:: The input

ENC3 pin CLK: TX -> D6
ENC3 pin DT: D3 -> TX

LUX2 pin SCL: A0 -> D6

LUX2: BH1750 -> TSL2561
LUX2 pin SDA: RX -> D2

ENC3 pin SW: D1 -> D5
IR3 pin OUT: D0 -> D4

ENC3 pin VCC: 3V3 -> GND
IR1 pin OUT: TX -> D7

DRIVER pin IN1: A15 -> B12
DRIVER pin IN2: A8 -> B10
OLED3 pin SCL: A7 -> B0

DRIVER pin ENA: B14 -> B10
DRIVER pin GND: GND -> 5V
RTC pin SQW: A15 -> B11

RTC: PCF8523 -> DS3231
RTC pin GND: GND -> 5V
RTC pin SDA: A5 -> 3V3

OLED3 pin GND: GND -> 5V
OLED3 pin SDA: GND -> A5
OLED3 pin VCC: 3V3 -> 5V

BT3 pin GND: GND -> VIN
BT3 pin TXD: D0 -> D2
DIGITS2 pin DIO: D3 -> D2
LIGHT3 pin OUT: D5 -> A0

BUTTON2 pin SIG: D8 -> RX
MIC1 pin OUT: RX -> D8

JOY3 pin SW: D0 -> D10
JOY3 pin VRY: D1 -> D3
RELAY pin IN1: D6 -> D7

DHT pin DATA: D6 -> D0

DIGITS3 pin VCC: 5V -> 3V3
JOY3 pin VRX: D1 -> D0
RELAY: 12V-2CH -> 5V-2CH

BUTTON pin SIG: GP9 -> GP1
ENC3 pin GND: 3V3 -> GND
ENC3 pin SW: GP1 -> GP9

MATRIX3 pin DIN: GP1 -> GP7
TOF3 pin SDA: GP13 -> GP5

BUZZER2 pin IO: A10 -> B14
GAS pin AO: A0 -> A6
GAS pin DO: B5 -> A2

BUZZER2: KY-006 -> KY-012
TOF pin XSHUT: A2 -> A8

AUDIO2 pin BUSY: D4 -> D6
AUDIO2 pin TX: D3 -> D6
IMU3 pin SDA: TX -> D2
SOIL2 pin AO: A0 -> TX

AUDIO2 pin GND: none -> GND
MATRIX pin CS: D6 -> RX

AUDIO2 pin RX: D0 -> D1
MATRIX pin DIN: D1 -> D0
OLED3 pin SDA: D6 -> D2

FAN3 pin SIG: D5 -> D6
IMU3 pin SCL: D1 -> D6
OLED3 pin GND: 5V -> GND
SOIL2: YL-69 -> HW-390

::::

What is needed :: From the line that contains "ENC3 pin GND: 3V3 -> GND" through the final line of the material, copy every line exactly, including both ends.

Written answer ::
ENC3 pin GND: 3V3 -> GND
ENC3 pin SW: GP1 -> GP9

MATRIX3 pin DIN: GP1 -> GP7
TOF3 pin SDA: GP13 -> GP5

BUZZER2 pin IO: A10 -> B14
GAS pin AO: A0 -> A6
GAS pin DO: B5 -> A2

BUZZER2: KY-006 -> KY-012
TOF pin XSHUT: A2 -> A8

AUDIO2 pin BUSY: D4 -> D6
AUDIO2 pin TX: D3 -> D6
IMU3 pin SDA: TX -> D2
SOIL2 pin AO: A0 -> TX

AUDIO2 pin GND: none -> GND
MATRIX pin CS: D6 -> RX

AUDIO2 pin RX: D0 -> D1
MATRIX pin DIN: D1 -> D0
OLED3 pin SDA: D6 -> D2

FAN3 pin SIG: D5 -> D6
IMU3 pin SCL: D1 -> D6
OLED3 pin GND: 5V -> GND
SOIL2: YL-69 -> HW-390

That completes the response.